'''

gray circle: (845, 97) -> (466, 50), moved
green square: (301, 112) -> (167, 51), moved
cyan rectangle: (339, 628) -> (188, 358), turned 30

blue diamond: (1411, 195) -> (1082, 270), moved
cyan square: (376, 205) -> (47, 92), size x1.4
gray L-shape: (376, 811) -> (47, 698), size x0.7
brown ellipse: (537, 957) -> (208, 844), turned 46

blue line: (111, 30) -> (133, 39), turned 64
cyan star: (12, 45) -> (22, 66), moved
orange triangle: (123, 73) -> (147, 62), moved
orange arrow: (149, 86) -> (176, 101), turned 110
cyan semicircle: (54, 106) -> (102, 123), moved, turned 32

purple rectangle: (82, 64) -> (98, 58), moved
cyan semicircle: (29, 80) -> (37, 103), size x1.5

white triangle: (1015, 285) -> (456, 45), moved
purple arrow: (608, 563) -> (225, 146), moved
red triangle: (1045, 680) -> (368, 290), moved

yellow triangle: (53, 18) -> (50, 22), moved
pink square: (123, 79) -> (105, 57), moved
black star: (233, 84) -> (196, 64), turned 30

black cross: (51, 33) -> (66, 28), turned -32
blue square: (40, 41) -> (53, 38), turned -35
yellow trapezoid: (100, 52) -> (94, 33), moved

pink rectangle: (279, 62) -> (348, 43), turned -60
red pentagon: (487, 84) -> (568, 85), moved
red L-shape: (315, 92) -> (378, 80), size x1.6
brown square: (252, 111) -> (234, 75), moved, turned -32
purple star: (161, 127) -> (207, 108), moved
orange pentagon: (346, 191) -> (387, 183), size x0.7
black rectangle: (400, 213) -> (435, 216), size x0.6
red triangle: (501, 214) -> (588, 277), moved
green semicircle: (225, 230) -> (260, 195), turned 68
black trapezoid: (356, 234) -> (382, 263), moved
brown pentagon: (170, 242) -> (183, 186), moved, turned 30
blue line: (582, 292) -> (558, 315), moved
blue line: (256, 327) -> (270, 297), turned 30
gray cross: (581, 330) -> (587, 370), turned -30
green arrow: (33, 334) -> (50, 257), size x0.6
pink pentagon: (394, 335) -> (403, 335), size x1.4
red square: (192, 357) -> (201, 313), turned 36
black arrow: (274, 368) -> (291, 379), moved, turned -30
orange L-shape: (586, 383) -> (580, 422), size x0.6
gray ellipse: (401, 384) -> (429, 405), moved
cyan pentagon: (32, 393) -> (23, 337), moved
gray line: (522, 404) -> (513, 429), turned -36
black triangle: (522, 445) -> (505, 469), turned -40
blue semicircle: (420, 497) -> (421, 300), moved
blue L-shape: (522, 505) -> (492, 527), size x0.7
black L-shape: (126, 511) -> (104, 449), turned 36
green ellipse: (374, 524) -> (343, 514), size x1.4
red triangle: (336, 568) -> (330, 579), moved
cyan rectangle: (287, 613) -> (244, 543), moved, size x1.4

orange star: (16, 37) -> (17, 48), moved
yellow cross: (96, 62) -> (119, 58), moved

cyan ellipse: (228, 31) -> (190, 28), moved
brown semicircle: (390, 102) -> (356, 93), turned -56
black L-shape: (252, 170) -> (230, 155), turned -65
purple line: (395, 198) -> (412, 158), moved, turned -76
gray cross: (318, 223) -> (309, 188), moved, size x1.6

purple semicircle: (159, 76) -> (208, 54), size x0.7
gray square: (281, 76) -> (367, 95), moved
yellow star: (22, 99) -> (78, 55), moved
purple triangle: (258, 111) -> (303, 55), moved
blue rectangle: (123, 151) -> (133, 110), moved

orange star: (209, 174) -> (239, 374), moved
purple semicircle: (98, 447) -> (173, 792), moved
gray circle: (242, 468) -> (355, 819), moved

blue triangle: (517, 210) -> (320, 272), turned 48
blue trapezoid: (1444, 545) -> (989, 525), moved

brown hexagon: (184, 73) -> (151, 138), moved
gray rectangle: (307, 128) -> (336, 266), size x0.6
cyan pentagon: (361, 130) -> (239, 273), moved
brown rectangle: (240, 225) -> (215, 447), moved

'''

■ Work task ■
Only the lines from the one with "gray square: (281, 76) -> (367, 95), moved" through the final line above should be repeated, each exactly as written.

■ The answer ■
gray square: (281, 76) -> (367, 95), moved
yellow star: (22, 99) -> (78, 55), moved
purple triangle: (258, 111) -> (303, 55), moved
blue rectangle: (123, 151) -> (133, 110), moved

orange star: (209, 174) -> (239, 374), moved
purple semicircle: (98, 447) -> (173, 792), moved
gray circle: (242, 468) -> (355, 819), moved

blue triangle: (517, 210) -> (320, 272), turned 48
blue trapezoid: (1444, 545) -> (989, 525), moved

brown hexagon: (184, 73) -> (151, 138), moved
gray rectangle: (307, 128) -> (336, 266), size x0.6
cyan pentagon: (361, 130) -> (239, 273), moved
brown rectangle: (240, 225) -> (215, 447), moved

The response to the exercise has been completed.